* **Task prompt**
Take the entries below and print only the lines from the one with "none -> blue brick A9:A10 level 2" through the one with "none -> brown brick A6 level 1", exactly as they stand, both ends included.
_ _ _ _ _ _ _
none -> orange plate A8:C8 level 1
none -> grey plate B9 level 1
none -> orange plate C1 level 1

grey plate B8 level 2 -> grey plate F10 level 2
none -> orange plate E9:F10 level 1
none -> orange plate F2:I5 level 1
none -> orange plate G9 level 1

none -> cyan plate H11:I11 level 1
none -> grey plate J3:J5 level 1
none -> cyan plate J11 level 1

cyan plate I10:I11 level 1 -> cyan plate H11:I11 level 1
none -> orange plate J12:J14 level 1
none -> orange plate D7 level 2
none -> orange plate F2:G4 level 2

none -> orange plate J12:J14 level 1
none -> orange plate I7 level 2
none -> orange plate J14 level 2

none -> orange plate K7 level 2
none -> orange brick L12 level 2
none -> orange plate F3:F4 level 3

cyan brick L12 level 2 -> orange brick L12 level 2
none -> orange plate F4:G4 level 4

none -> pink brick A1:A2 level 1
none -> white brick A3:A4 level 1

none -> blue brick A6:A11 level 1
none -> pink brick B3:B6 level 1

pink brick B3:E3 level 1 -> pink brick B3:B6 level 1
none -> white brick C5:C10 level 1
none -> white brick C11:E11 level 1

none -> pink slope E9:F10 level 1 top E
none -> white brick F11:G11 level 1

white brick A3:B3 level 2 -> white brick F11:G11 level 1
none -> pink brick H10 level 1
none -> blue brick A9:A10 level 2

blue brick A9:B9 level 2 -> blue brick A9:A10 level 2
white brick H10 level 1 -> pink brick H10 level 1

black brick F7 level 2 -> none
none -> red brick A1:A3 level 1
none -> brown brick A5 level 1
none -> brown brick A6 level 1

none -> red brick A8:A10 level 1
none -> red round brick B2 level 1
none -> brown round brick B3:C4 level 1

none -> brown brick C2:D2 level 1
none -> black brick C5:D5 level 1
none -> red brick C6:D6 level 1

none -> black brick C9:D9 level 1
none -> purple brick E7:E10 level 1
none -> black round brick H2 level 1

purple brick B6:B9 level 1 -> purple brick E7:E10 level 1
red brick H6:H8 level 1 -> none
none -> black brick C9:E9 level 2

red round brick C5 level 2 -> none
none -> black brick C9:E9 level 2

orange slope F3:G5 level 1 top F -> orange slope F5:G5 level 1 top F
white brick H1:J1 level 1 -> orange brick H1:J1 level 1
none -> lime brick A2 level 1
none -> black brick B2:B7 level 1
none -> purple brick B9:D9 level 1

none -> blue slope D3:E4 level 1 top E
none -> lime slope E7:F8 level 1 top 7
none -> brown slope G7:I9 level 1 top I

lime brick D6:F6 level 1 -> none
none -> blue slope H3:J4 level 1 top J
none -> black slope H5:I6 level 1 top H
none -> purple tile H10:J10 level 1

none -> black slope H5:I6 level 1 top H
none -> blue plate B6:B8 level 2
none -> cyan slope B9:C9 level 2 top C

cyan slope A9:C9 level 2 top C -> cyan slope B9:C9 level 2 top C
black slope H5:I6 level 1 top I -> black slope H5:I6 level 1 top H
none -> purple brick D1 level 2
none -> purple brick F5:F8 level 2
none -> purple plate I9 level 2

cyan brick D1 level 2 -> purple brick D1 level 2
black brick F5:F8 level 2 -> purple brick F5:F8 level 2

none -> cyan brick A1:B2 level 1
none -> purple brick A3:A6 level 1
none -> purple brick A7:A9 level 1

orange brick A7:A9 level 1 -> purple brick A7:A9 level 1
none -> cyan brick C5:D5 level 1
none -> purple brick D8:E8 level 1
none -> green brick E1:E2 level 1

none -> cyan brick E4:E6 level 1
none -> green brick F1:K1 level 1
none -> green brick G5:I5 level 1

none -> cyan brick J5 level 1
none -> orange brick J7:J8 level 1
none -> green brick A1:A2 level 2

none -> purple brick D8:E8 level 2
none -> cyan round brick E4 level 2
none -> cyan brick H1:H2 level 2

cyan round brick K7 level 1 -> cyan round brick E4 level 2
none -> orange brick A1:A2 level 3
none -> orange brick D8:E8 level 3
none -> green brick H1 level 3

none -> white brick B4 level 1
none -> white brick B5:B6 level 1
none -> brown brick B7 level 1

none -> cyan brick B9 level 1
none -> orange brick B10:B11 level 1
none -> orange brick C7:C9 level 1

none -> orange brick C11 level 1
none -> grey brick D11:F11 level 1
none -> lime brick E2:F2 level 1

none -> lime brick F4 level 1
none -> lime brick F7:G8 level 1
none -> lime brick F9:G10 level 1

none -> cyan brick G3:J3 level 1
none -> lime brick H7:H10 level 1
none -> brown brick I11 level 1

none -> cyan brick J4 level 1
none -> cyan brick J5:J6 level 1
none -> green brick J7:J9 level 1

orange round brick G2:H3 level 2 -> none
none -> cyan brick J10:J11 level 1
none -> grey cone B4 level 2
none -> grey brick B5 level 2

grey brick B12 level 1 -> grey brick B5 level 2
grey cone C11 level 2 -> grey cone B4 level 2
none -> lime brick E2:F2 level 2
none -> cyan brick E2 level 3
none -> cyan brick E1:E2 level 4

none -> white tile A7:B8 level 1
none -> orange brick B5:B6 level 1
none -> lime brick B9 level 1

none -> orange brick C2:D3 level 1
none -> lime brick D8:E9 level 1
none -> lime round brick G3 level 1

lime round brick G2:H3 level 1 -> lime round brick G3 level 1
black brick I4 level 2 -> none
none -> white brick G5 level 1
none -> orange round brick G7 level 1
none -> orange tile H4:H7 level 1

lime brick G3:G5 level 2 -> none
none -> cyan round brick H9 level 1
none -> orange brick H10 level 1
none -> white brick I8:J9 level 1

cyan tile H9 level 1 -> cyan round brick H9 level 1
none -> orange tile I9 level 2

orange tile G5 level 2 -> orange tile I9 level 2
_ _ _ _ _ _ _
* **Exercise solution**
none -> blue brick A9:A10 level 2

blue brick A9:B9 level 2 -> blue brick A9:A10 level 2
white brick H10 level 1 -> pink brick H10 level 1

black brick F7 level 2 -> none
none -> red brick A1:A3 level 1
none -> brown brick A5 level 1
none -> brown brick A6 level 1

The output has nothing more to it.